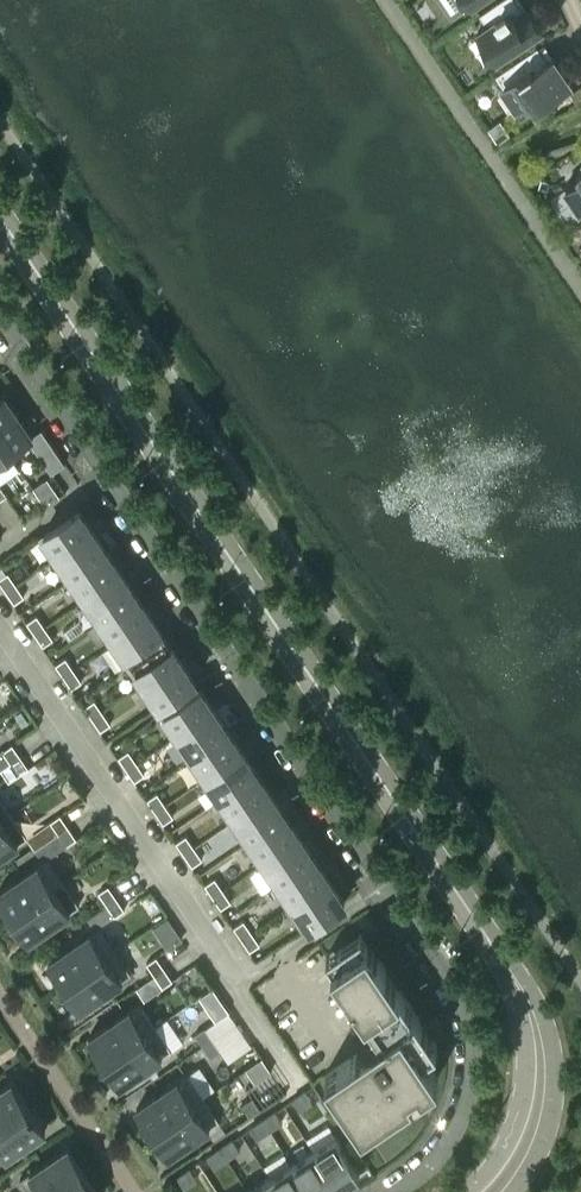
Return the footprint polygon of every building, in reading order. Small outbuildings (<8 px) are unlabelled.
[(465,9),(478,0),(459,0),(465,9)] [(542,28),(540,25),(543,23),(534,10),(531,11),(529,8),(524,12),(516,0),(499,0),(480,13),(488,25),(478,32),(497,59),(517,45),(519,48),(532,39),(531,36),(542,28)] [(496,74),(519,108),(534,97),(538,102),(543,99),(544,102),(564,88),(562,86),(569,81),(558,65),(553,69),(538,46),(496,74)] [(570,94),(576,103),(580,100),(580,86),(570,94)] [(515,164),(521,174),(531,167),(526,158),(515,164)] [(566,187),(580,209),(580,176),(566,187)] [(65,463),(42,428),(32,435),(4,394),(0,397),(0,438),(13,457),(32,443),(52,472),(65,463)] [(13,457),(0,438),(0,465),(13,457)] [(95,531),(80,508),(39,536),(54,558),(95,531)] [(68,579),(109,552),(95,531),(54,558),(68,579)] [(68,579),(83,601),(123,573),(109,552),(68,579)] [(6,590),(16,584),(8,572),(0,577),(0,581),(6,590)] [(83,601),(97,622),(138,594),(123,573),(83,601)] [(16,584),(6,590),(14,602),(24,595),(16,584)] [(138,594),(97,622),(112,643),(152,616),(138,594)] [(27,621),(35,633),(45,626),(37,614),(27,621)] [(126,664),(167,637),(152,616),(112,643),(126,664)] [(45,626),(35,633),(43,645),(53,638),(45,626)] [(126,664),(141,686),(181,658),(167,637),(126,664)] [(56,664),(64,675),(74,669),(66,657),(56,664)] [(181,658),(141,686),(155,708),(196,680),(181,658)] [(74,669),(64,675),(72,687),(82,681),(74,669)] [(175,736),(215,709),(200,686),(160,714),(175,736)] [(85,706),(93,718),(103,711),(95,699),(85,706)] [(175,736),(189,757),(230,730),(215,709),(175,736)] [(103,711),(93,718),(101,730),(111,723),(103,711)] [(189,757),(204,779),(244,751),(230,730),(189,757)] [(3,750),(11,762),(21,755),(13,744),(3,750)] [(119,756),(127,768),(137,761),(129,750),(119,756)] [(204,779),(218,800),(259,773),(244,751),(204,779)] [(11,762),(0,770),(9,782),(19,774),(29,767),(21,755),(11,762)] [(137,761),(127,768),(135,780),(145,773),(137,761)] [(218,800),(233,821),(273,794),(259,773),(218,800)] [(147,799),(156,811),(165,804),(157,792),(147,799)] [(233,821),(247,843),(287,815),(273,794),(233,821)] [(12,813),(0,796),(0,821),(12,813)] [(165,804),(156,811),(164,822),(173,816),(165,804)] [(0,821),(0,855),(28,836),(12,813),(0,821)] [(51,821),(59,833),(69,826),(60,814),(51,821)] [(302,837),(287,815),(247,843),(261,864),(302,837)] [(51,821),(43,826),(51,838),(59,833),(51,821)] [(77,838),(69,826),(59,833),(67,845),(77,838)] [(176,841),(184,853),(194,846),(186,834),(176,841)] [(261,864),(276,885),(316,858),(302,837),(261,864)] [(194,846),(184,853),(192,865),(202,858),(194,846)] [(12,916),(64,881),(48,858),(0,890),(0,898),(12,916)] [(276,885),(290,907),(331,879),(316,858),(276,885)] [(205,884),(213,895),(223,889),(215,877),(205,884)] [(345,900),(331,879),(290,907),(305,928),(345,900)] [(64,881),(12,916),(28,939),(79,904),(64,881)] [(99,892),(107,904),(117,897),(109,885),(99,892)] [(223,889),(213,895),(221,907),(231,900),(223,889)] [(125,909),(117,897),(107,904),(115,916),(125,909)] [(167,918),(154,927),(169,948),(182,939),(167,918)] [(234,926),(242,938),(252,931),(244,919),(234,926)] [(49,961),(64,984),(116,949),(100,926),(49,961)] [(252,931),(242,938),(250,950),(260,943),(252,931)] [(424,1054),(437,1045),(361,933),(326,956),(380,1036),(326,1073),(363,1128),(439,1076),(424,1054)] [(131,973),(116,949),(64,984),(80,1008),(131,973)] [(147,963),(155,975),(165,968),(156,956),(147,963)] [(173,980),(165,968),(155,975),(163,986),(173,980)] [(199,996),(205,1004),(218,995),(213,987),(199,996)] [(89,1037),(104,1060),(156,1026),(140,1002),(89,1037)] [(156,1026),(104,1060),(120,1084),(171,1049),(156,1026)] [(195,1033),(203,1046),(213,1039),(205,1027),(195,1033)] [(221,1051),(213,1039),(203,1046),(211,1058),(221,1051)] [(259,1080),(274,1069),(264,1055),(249,1066),(259,1080)] [(188,1073),(137,1108),(153,1131),(204,1096),(203,1096),(215,1088),(200,1065),(188,1073)] [(29,1105),(12,1080),(0,1088),(0,1125),(29,1105)] [(306,1090),(293,1099),(300,1109),(313,1100),(306,1090)] [(204,1096),(153,1131),(168,1154),(220,1120),(204,1096)] [(252,1097),(242,1104),(250,1116),(260,1109),(252,1097)] [(0,1125),(0,1161),(46,1130),(29,1105),(0,1125)] [(264,1119),(270,1129),(283,1120),(276,1110),(264,1119)] [(270,1129),(264,1119),(251,1128),(257,1138),(270,1129)] [(336,1136),(314,1150),(338,1186),(360,1172),(336,1136)] [(221,1148),(227,1158),(240,1149),(234,1139),(221,1148)] [(29,1191),(53,1191),(85,1170),(69,1145),(20,1178),(29,1191)] [(227,1158),(221,1148),(208,1157),(214,1166),(227,1158)] [(314,1150),(292,1163),(310,1191),(329,1191),(338,1186),(314,1150)] [(264,1165),(271,1177),(270,1177),(279,1191),(310,1191),(292,1163),(291,1164),(284,1152),(264,1165)] [(185,1187),(198,1178),(191,1168),(178,1177),(185,1187)] [(53,1191),(100,1191),(85,1170),(53,1191)] [(270,1177),(248,1191),(249,1191),(279,1191),(270,1177)]
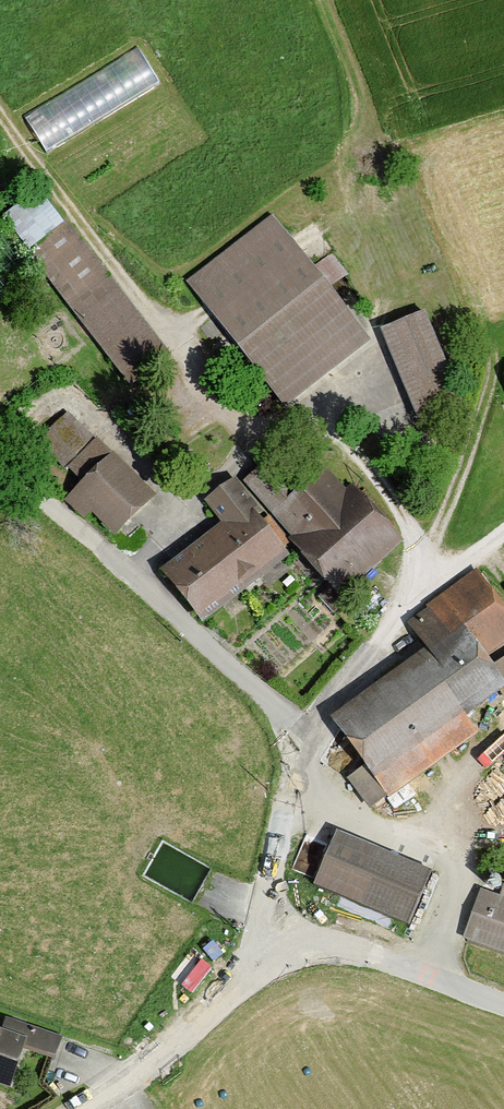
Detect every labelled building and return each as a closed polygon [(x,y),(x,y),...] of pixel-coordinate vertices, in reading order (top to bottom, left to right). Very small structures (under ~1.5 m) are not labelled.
[(27,112),(48,148),(162,79),(141,44),(27,112)] [(4,223),(136,392),(173,363),(42,194),(4,223)] [(188,285),(290,412),(371,348),(270,220),(188,285)] [(383,337),(423,428),(469,408),(430,317),(383,337)] [(94,517),(120,540),(158,498),(64,415),(26,458),(69,496),(64,502),(88,524),(94,517)] [(248,488),(351,600),(405,550),(331,470),(299,499),(271,468),(248,488)] [(169,574),(213,629),(295,563),(233,485),(206,506),(225,529),(169,574)] [(391,801),(482,736),(471,722),(503,698),(503,614),(478,578),(410,627),(431,656),(336,723),(391,801)] [(410,926),(433,876),(340,834),(317,884),(410,926)] [(493,886),(495,887),(496,887),(498,886),(500,885),(501,884),(501,882),(502,880),(501,879),(500,877),(499,876),(497,875),(495,875),(493,876),(492,877),(491,879),(490,881),(491,883),(492,885),(493,886)] [(480,888),(462,938),(503,953),(503,884),(500,895),(480,888)] [(0,1035),(0,1087),(16,1092),(29,1054),(55,1063),(62,1041),(8,1023),(3,1036),(0,1035)]
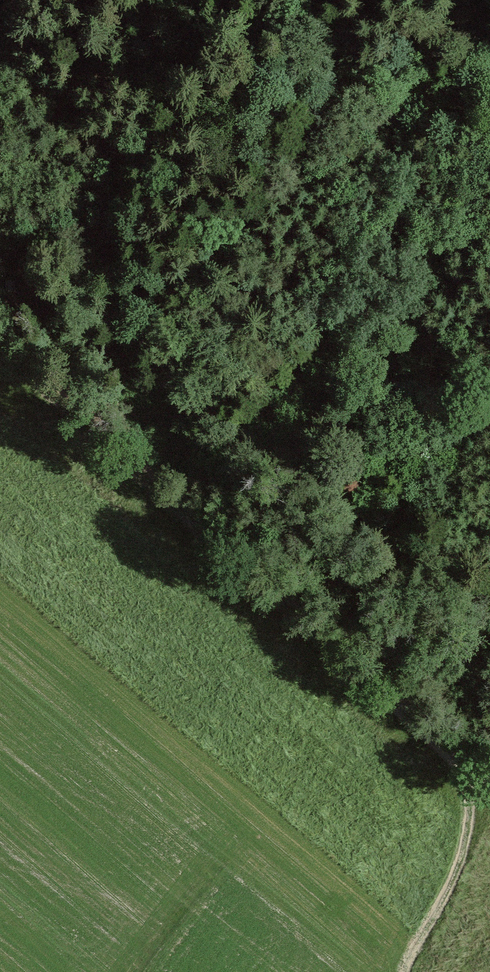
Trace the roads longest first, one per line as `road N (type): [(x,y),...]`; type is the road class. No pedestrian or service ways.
road 1 (track): [(489,773),(475,787),(0,335)]
road 2 (track): [(0,275),(107,156),(228,0)]
road 3 (track): [(408,971),(472,836),(475,787)]

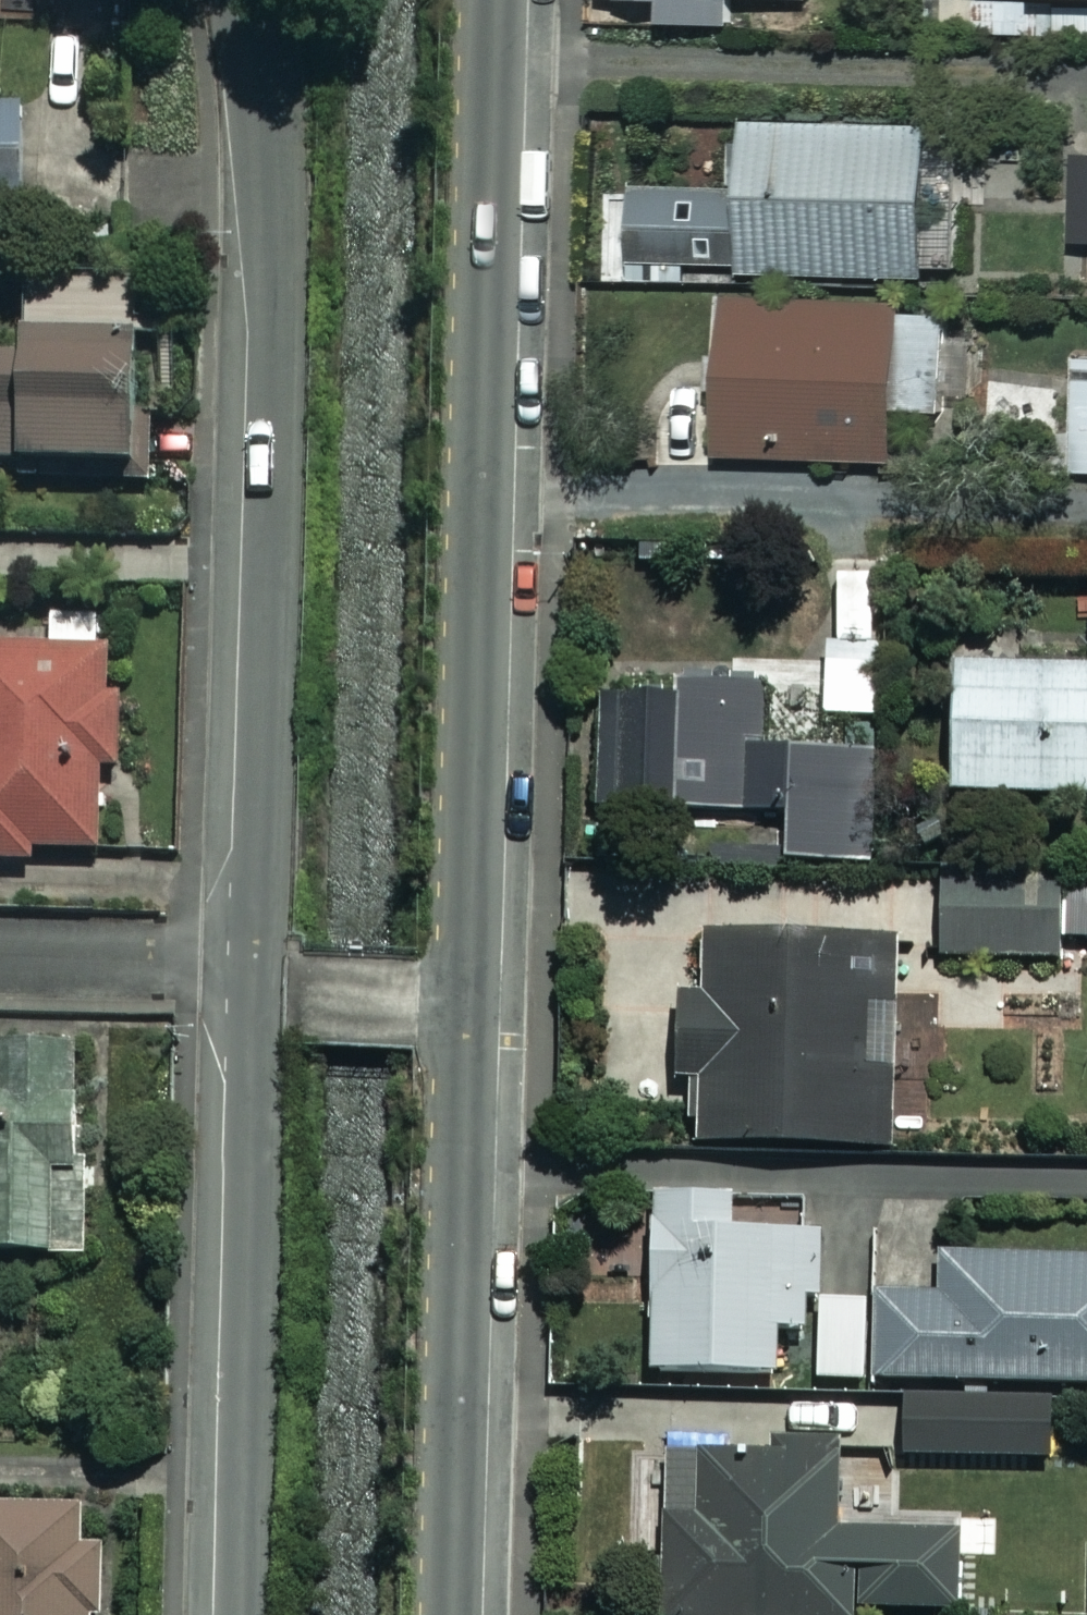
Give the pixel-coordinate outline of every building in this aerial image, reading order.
[(606,12),(670,11),(671,34),(736,33),(735,3),(817,2),(817,0),(606,0),(606,12)] [(1047,11),(1086,11),(1086,0),(1047,0),(1047,11)] [(0,100),(0,198),(22,198),(22,182),(23,101),(0,100)] [(931,133),(747,133),(747,283),(932,283),(931,133)] [(1076,170),(1078,249),(1086,249),(1086,169),(1076,170)] [(734,193),(636,193),(636,275),(734,275),(734,193)] [(907,314),(720,311),(717,464),(905,467),(907,314)] [(147,486),(151,352),(30,348),(29,361),(0,360),(0,478),(147,486)] [(1077,365),(1080,481),(1086,480),(1086,365),(1077,365)] [(98,613),(51,613),(51,640),(0,639),(0,859),(34,860),(35,847),(100,848),(103,766),(121,766),(122,690),(110,690),(110,643),(98,644),(98,613)] [(961,672),(956,799),(1086,805),(1086,677),(961,672)] [(767,689),(680,689),(680,698),(605,697),(605,819),(791,819),(790,868),(879,868),(880,754),(767,753),(767,689)] [(946,895),(946,969),(960,969),(960,982),(979,982),(979,969),(1060,969),(1060,895),(946,895)] [(898,1153),(895,945),(707,948),(708,1005),(680,1005),(681,1089),(688,1089),(689,1156),(898,1153)] [(0,1040),(0,1251),(86,1254),(89,1155),(78,1155),(80,1095),(78,1095),(78,1041),(0,1040)] [(784,1382),(783,1340),(812,1340),(812,1308),(827,1308),(825,1239),(735,1240),(734,1201),(656,1203),(660,1384),(784,1382)] [(1054,1394),(1086,1394),(1086,1235),(1048,1235),(1048,1264),(944,1264),(945,1306),(874,1306),(875,1395),(908,1395),(1054,1394)] [(1054,1394),(908,1395),(908,1455),(996,1454),(997,1483),(1055,1482),(1054,1394)] [(666,1467),(668,1614),(963,1614),(962,1540),(841,1542),(839,1465),(666,1467)] [(105,1542),(84,1542),(84,1504),(0,1502),(0,1614),(103,1614),(105,1542)]
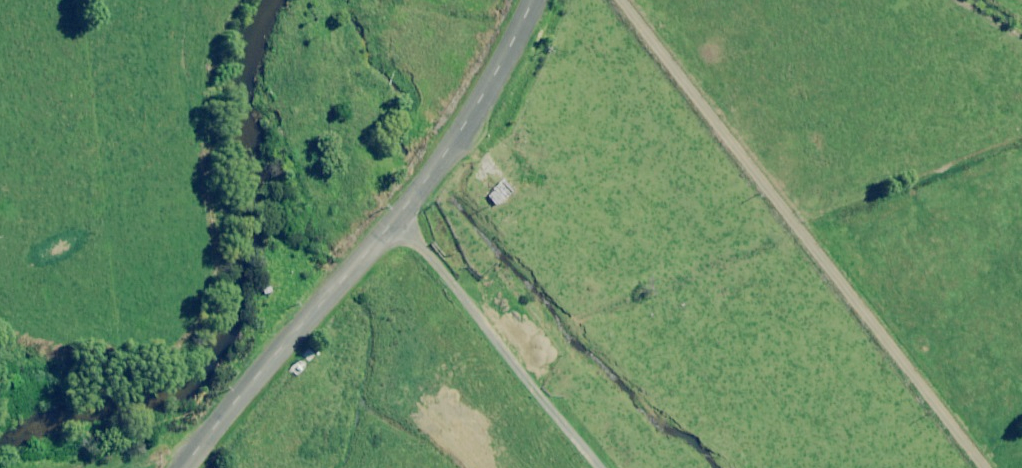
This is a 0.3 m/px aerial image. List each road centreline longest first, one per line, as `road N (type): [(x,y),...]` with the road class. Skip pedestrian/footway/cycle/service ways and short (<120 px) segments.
road 1 (track): [(609,0),(983,467)]
road 2 (unclassified): [(187,467),(398,218),(472,115),(532,0)]
road 3 (track): [(398,218),(583,467)]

================

**TASK TO CARRY OUT:** Filter the entries down to the lines that hold "longest". Copy those lines.

**ANSWER BELOW:**
Trace the roads longest first, one per line as `road N (type): [(x,y),...]`; type is the road class. No pedestrian or service ways.
This is a 0.3 m/px aerial image. List each road centreline longest first, one per line, as `road N (type): [(x,y),...]` with the road class. Skip pedestrian/footway/cycle/service ways and short (<120 px) segments.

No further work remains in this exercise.